## Task statement:
Everything from the line that contains "none -> grey brick B4 level 2" through the final line of the records should be written out exactly, and nothing outside that span.

## Records to use:
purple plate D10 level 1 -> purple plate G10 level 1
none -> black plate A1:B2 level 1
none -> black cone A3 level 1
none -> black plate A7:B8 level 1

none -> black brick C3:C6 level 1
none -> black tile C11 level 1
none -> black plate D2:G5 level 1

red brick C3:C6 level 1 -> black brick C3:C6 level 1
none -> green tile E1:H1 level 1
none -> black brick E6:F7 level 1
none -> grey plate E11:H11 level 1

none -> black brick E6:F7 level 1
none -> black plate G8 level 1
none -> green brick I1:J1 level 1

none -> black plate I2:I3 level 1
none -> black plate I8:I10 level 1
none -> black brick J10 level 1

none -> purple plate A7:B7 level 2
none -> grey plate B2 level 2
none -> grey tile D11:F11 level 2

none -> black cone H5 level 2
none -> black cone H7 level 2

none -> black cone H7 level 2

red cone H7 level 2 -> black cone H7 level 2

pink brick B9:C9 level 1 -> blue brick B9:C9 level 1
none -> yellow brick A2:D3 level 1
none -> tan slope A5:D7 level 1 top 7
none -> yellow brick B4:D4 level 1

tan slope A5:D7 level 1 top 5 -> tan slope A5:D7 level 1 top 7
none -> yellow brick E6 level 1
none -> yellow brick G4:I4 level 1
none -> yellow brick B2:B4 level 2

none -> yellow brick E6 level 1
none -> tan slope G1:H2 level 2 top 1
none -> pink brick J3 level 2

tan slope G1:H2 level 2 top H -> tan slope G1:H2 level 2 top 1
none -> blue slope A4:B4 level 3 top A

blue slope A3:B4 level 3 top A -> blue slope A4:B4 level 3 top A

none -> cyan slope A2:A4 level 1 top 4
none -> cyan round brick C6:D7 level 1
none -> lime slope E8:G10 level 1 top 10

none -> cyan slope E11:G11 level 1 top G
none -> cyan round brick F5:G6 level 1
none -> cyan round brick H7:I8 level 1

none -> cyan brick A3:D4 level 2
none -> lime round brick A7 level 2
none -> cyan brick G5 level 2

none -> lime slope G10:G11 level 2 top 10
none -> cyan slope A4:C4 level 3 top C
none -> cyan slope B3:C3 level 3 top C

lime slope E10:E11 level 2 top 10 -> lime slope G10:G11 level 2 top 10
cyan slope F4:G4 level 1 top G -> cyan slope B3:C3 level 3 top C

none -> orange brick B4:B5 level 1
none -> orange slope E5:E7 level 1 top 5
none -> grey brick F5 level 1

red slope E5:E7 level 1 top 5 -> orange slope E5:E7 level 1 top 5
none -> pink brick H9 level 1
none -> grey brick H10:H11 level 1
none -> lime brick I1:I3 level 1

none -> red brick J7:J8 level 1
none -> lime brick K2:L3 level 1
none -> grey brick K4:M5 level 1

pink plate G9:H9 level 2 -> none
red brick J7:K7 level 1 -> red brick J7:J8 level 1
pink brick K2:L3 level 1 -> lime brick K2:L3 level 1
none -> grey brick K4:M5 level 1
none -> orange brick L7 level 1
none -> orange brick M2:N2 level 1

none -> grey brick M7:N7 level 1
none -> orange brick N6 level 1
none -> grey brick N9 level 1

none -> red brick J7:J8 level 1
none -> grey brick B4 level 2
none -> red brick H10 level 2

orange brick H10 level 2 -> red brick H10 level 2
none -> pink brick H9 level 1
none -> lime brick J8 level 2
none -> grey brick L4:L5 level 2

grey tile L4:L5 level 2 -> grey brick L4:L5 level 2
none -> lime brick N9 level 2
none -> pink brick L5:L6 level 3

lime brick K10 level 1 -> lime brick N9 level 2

## Result of this exercise:
none -> grey brick B4 level 2
none -> red brick H10 level 2

orange brick H10 level 2 -> red brick H10 level 2
none -> pink brick H9 level 1
none -> lime brick J8 level 2
none -> grey brick L4:L5 level 2

grey tile L4:L5 level 2 -> grey brick L4:L5 level 2
none -> lime brick N9 level 2
none -> pink brick L5:L6 level 3

lime brick K10 level 1 -> lime brick N9 level 2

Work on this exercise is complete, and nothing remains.